TASK DESCRIPTION
In the records below, find the line that contains "S1: none -> switch (+9V, PWR_IN)" and the line that contains "IC3 pin GP5: N_4 -> none". Set down exactly those lines and every line between them, and nothing more.

PROVIDED INFORMATION
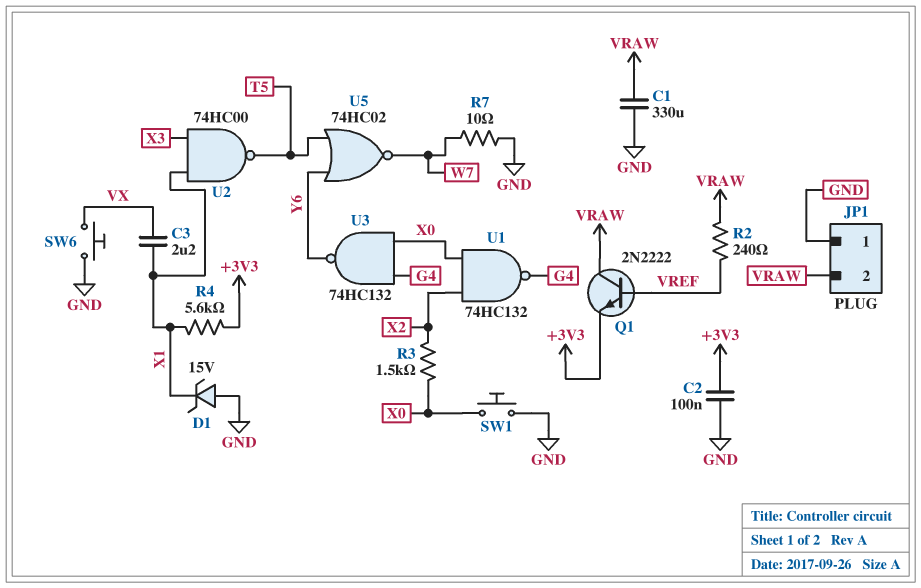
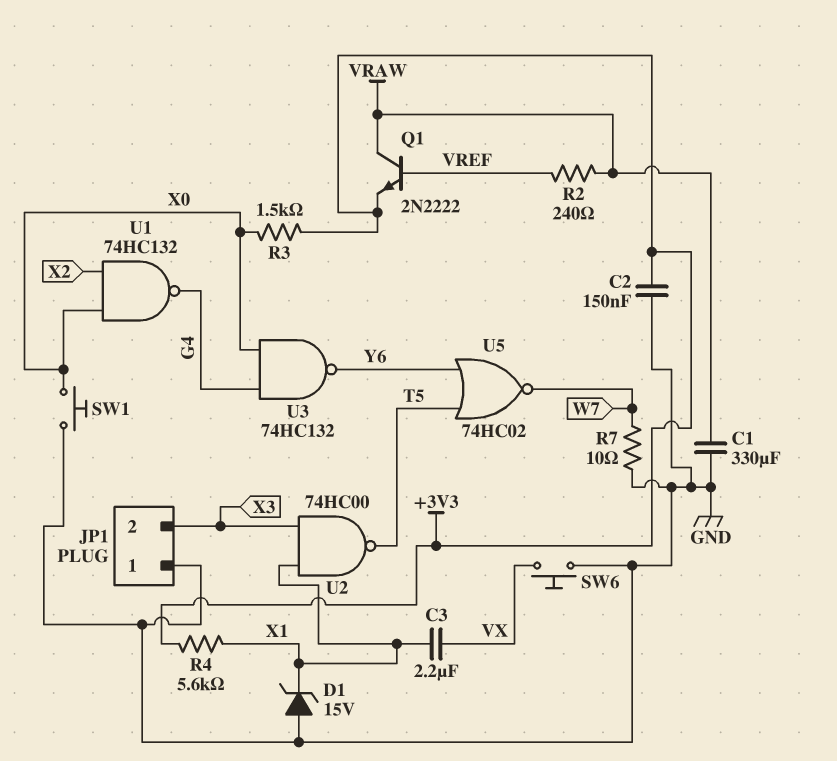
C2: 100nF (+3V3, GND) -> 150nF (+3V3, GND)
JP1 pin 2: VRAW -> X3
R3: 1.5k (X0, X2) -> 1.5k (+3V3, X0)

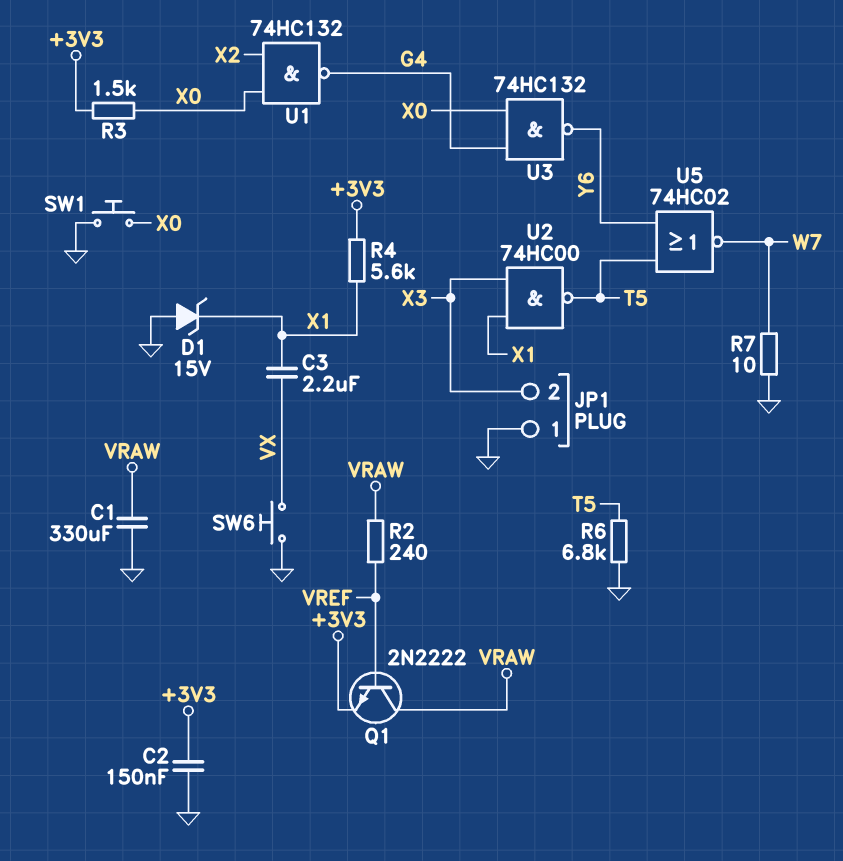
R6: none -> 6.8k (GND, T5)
* * *
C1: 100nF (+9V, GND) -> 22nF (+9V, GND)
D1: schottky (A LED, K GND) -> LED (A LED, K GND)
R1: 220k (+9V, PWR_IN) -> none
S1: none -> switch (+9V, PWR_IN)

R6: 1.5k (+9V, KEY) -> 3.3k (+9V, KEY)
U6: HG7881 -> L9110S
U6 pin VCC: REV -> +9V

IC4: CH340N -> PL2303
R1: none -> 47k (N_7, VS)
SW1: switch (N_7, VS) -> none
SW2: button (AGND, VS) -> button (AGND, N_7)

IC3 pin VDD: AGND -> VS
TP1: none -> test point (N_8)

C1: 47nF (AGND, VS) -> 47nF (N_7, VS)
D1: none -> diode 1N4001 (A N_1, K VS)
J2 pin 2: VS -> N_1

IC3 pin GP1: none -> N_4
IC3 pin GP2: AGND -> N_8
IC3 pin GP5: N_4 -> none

TASK RESPONSE
S1: none -> switch (+9V, PWR_IN)

R6: 1.5k (+9V, KEY) -> 3.3k (+9V, KEY)
U6: HG7881 -> L9110S
U6 pin VCC: REV -> +9V

IC4: CH340N -> PL2303
R1: none -> 47k (N_7, VS)
SW1: switch (N_7, VS) -> none
SW2: button (AGND, VS) -> button (AGND, N_7)

IC3 pin VDD: AGND -> VS
TP1: none -> test point (N_8)

C1: 47nF (AGND, VS) -> 47nF (N_7, VS)
D1: none -> diode 1N4001 (A N_1, K VS)
J2 pin 2: VS -> N_1

IC3 pin GP1: none -> N_4
IC3 pin GP2: AGND -> N_8
IC3 pin GP5: N_4 -> none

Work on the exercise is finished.